*Records shown*.

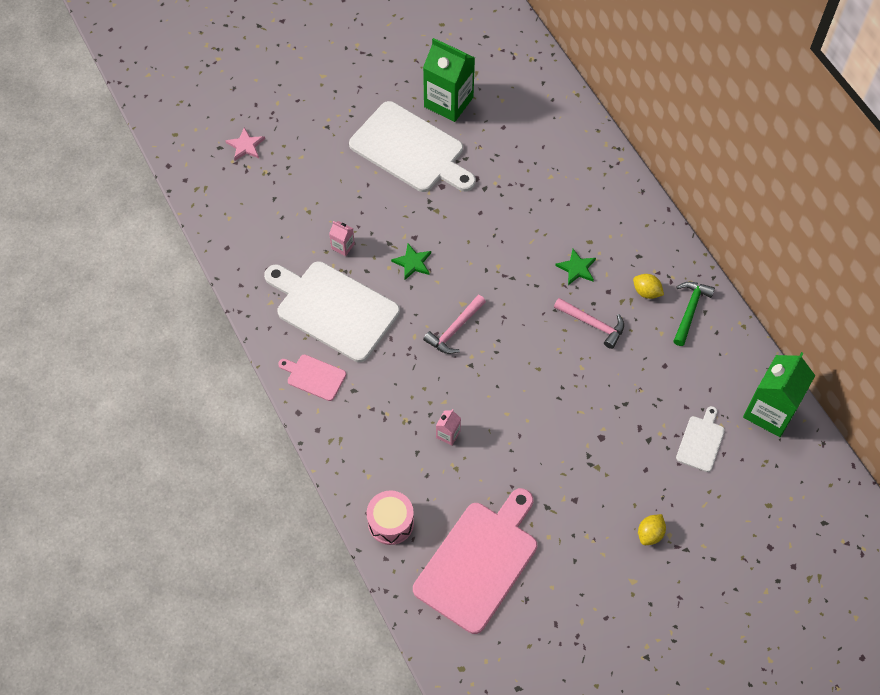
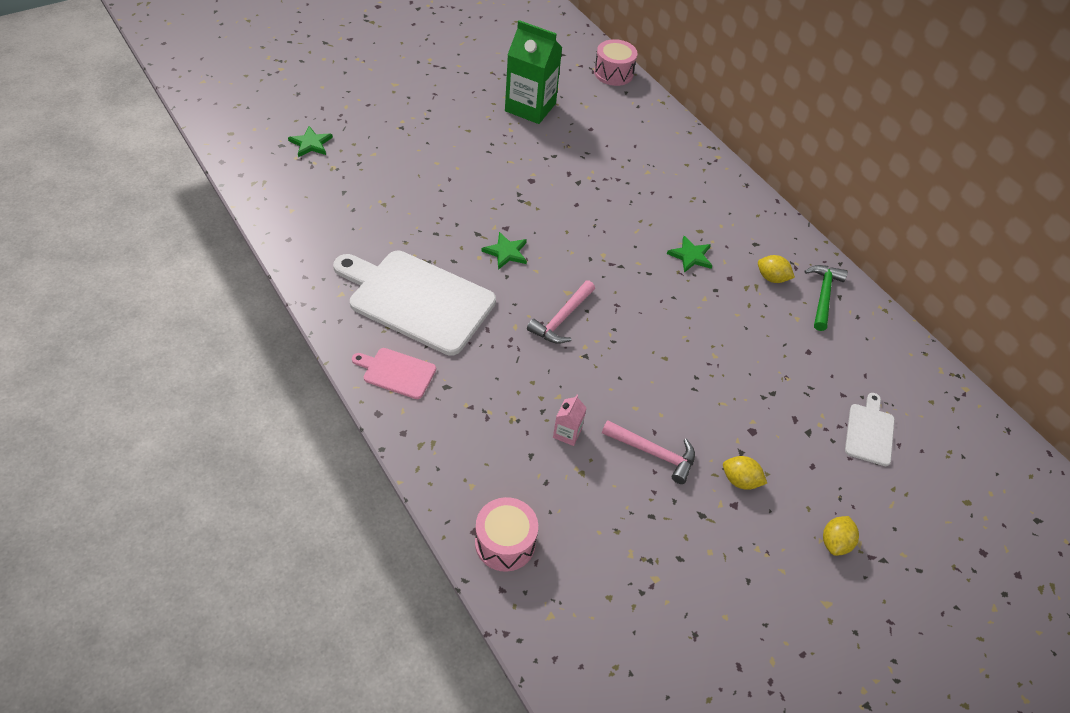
camera: 10 degrees left, 10 degrees down
(245, 146) = (311, 144): pink star -> green star
(343, 246) = (424, 237): pink carton -> none
(410, 149) = (494, 148): white cutting board -> none
(479, 562) = (625, 589): pink cutting board -> none
(533, 59) = (613, 73): none -> pink drum
(583, 480) = (740, 480): none -> yellow lemon
(593, 324) = (719, 311): pink hammer -> pink hammer (654, 453)
(770, 411) = (939, 397): green carton -> none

*What this task involves*. Return every line shown above without changing a word, and skip the pictures.

*Task output*.
camera: 10 degrees left, 10 degrees down
(245, 146) = (311, 144): pink star -> green star
(343, 246) = (424, 237): pink carton -> none
(410, 149) = (494, 148): white cutting board -> none
(479, 562) = (625, 589): pink cutting board -> none
(533, 59) = (613, 73): none -> pink drum
(583, 480) = (740, 480): none -> yellow lemon
(593, 324) = (719, 311): pink hammer -> pink hammer (654, 453)
(770, 411) = (939, 397): green carton -> none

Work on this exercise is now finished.